◆ Exercise objective ◆
Scan the lines below; pull out those with "none".
Data excerpts Block Start
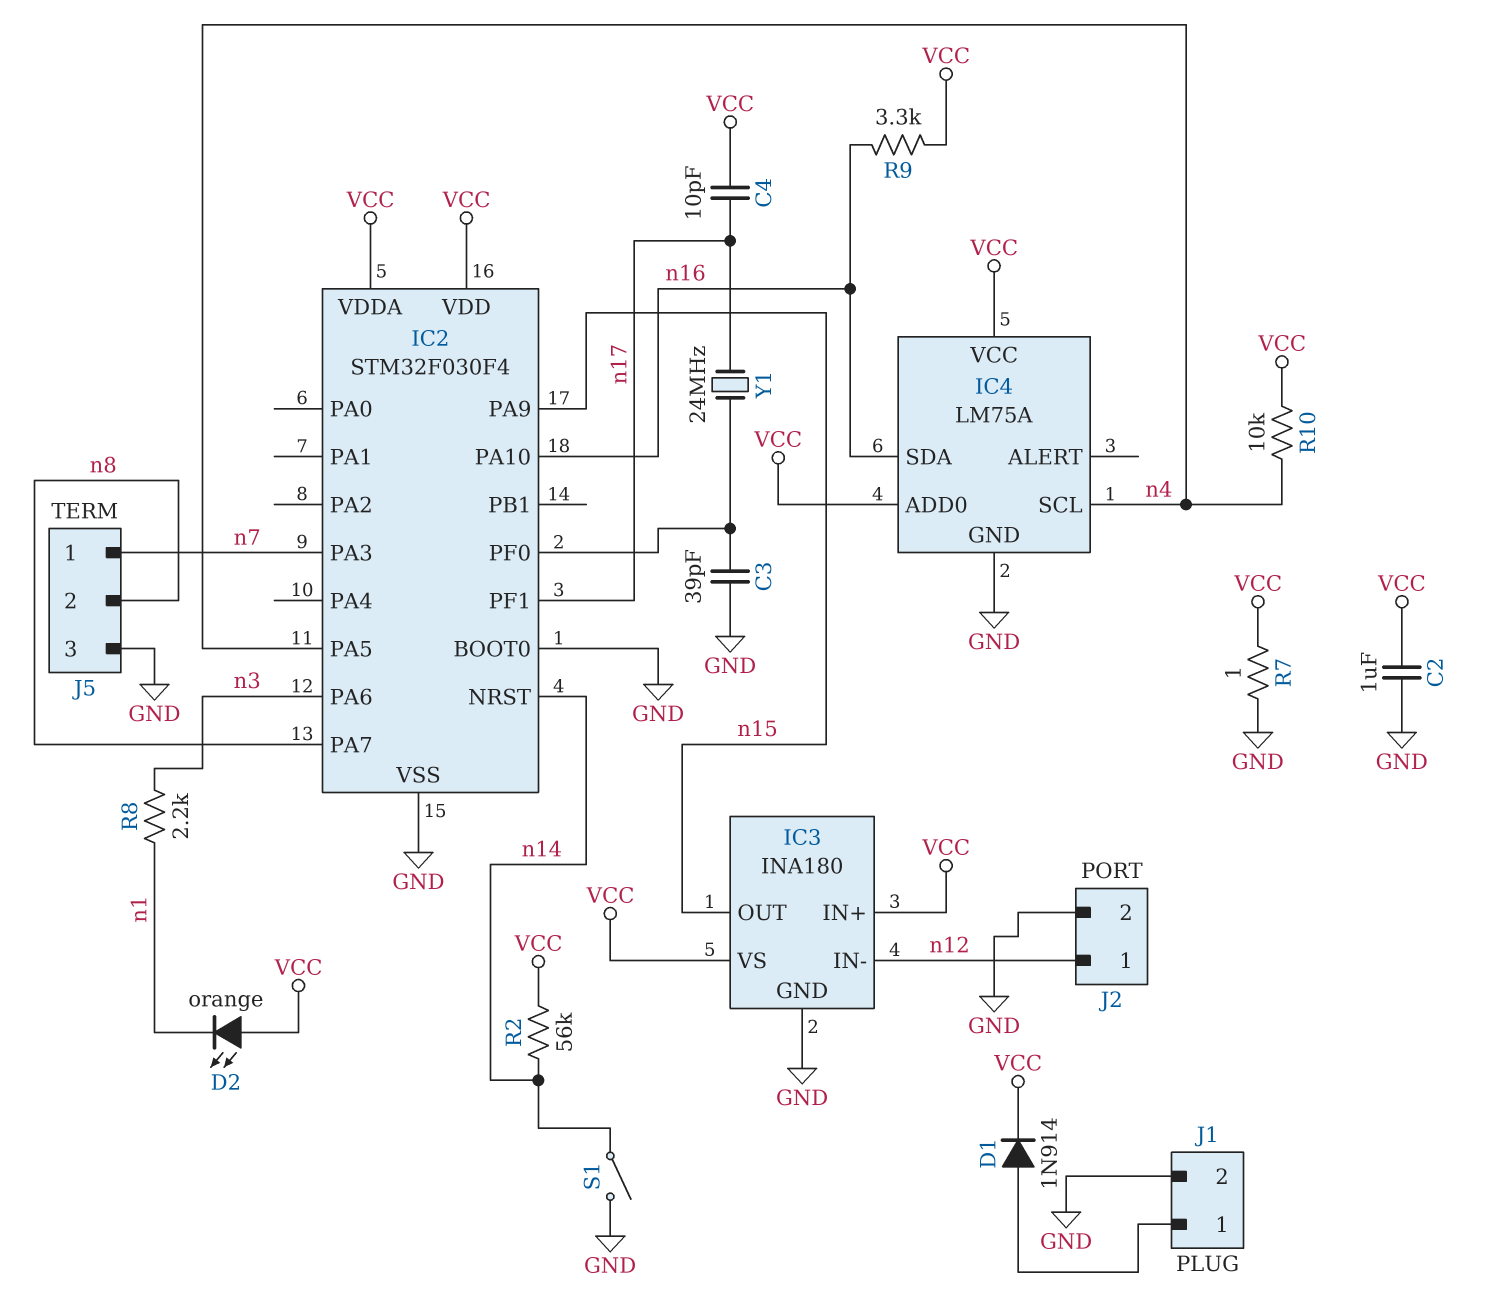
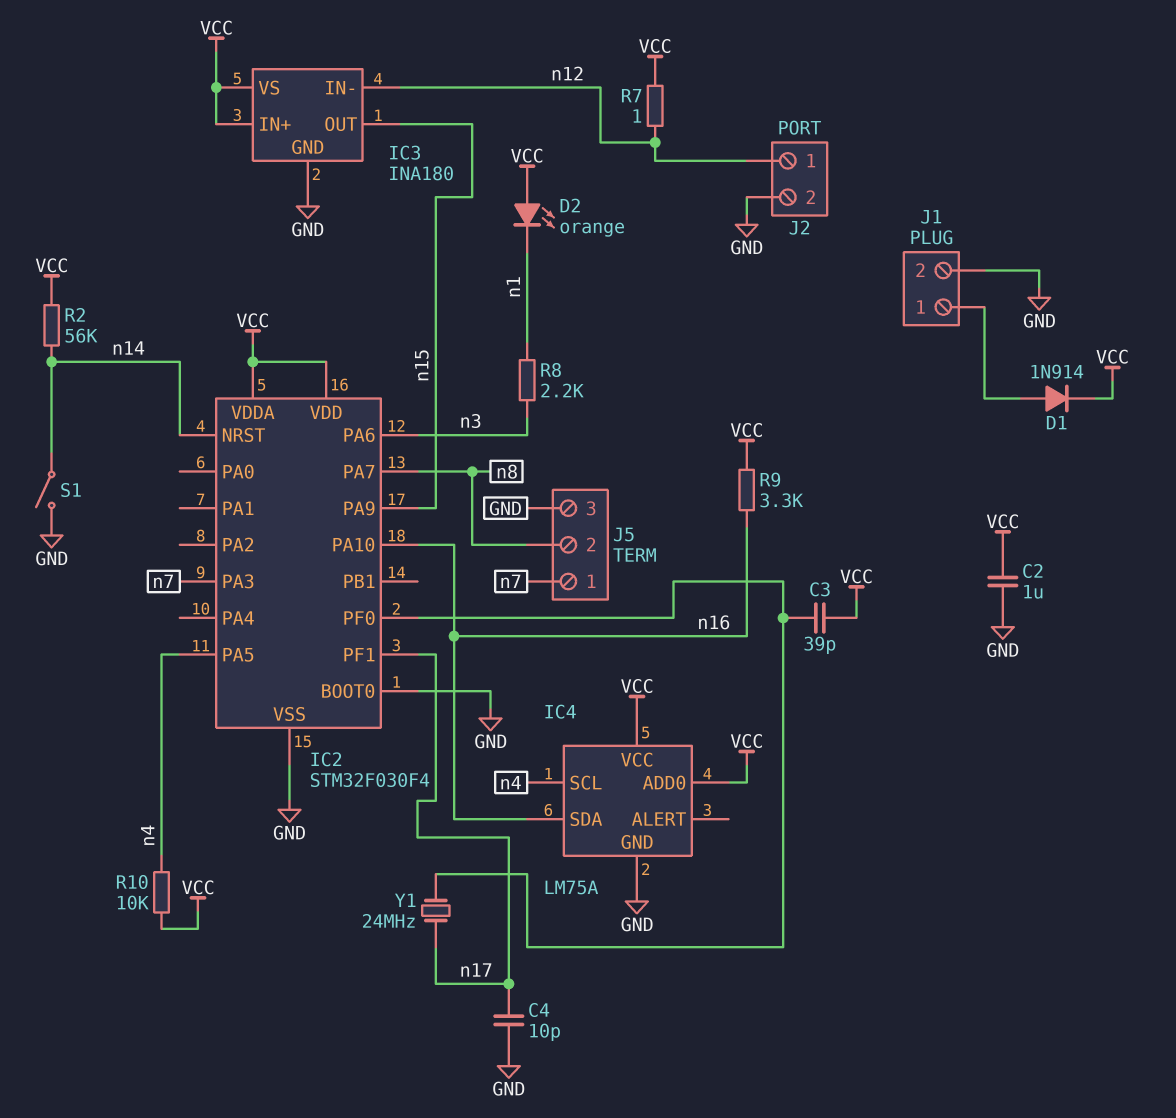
C3: 39pF (GND, IC2/PF0) -> 39pF (IC2/PF0, VCC)
C4: 10pF (VCC, n17) -> 10pF (GND, n17)
R7: 1 (GND, VCC) -> 1 (VCC, n12)

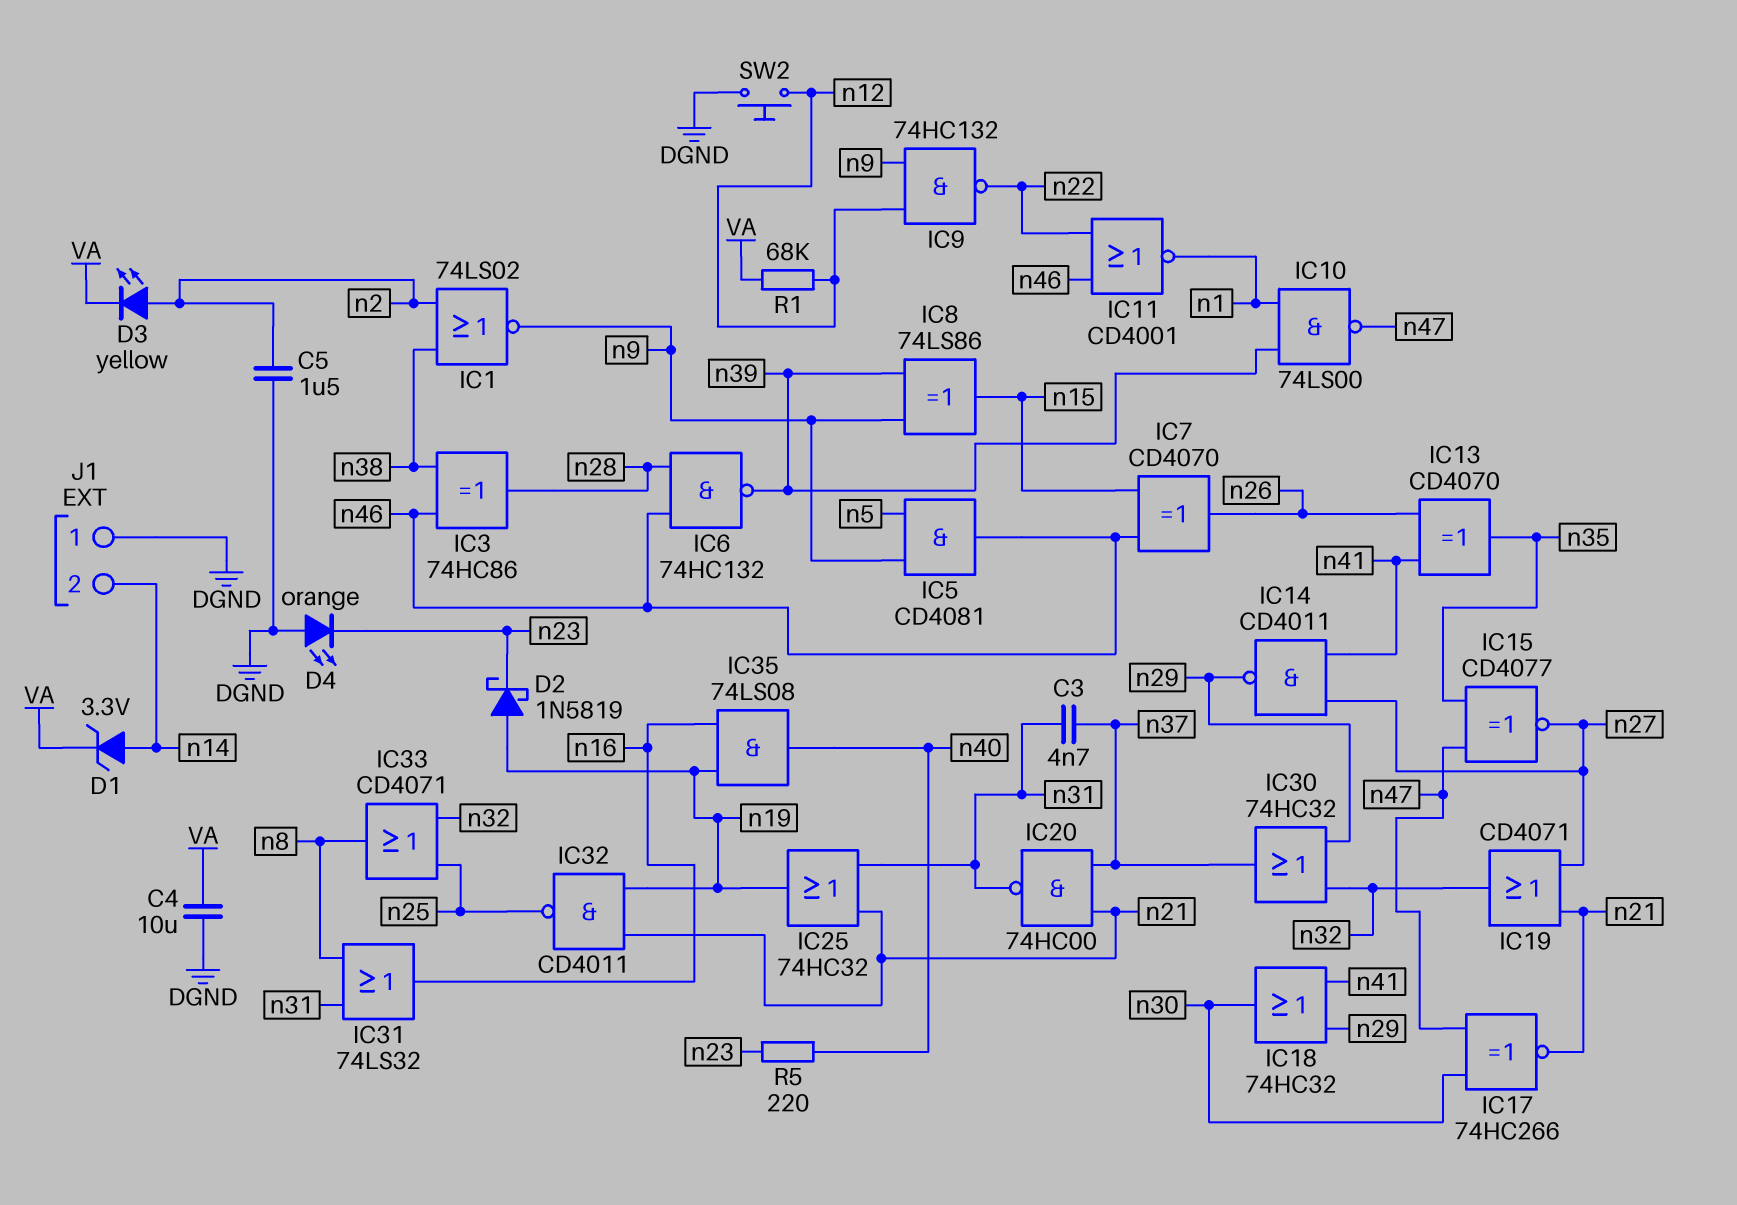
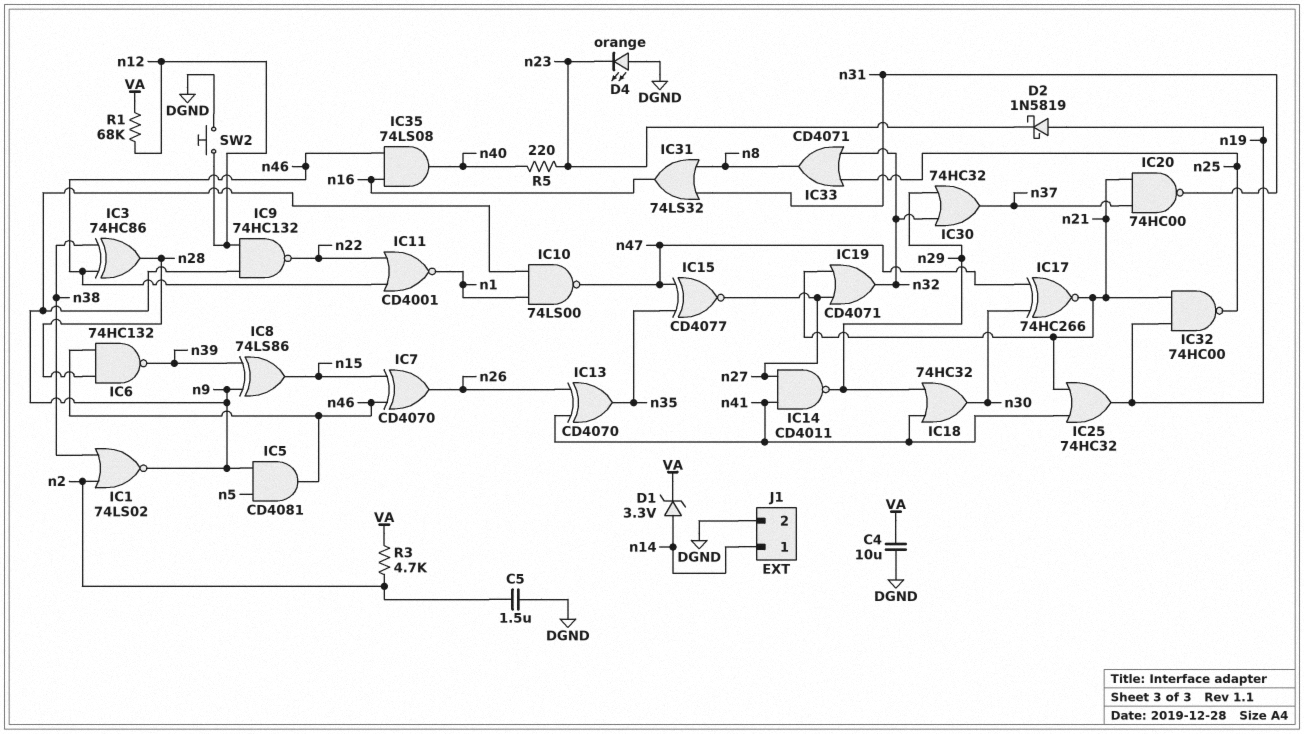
C3: 4.7nF (n31, n37) -> none
D3: LED yellow (A n2, K VA) -> none
IC10: NAND 74LS00 (in n1, in n39, out n47) -> NAND 74LS00 (in n1, in n9, out n47)
IC25: OR 74HC32 (in n21, in n31, out n19) -> OR 74HC32 (in n21, in n41, out n19)
IC32: NAND CD4011 (in n19, in n21, out n25) -> NAND 74HC00 (in n19, in n21, out n25)
IC35: AND 74LS08 (in n16, in n19, out n40) -> AND 74LS08 (in n16, in n46, out n40)
J1 pin 1: DGND -> n14
J1 pin 2: n14 -> DGND
R3: none -> 4.7k (VA, n2)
Data excerpts Block End
◆ Worked solution ◆
C3: 4.7nF (n31, n37) -> none
D3: LED yellow (A n2, K VA) -> none
R3: none -> 4.7k (VA, n2)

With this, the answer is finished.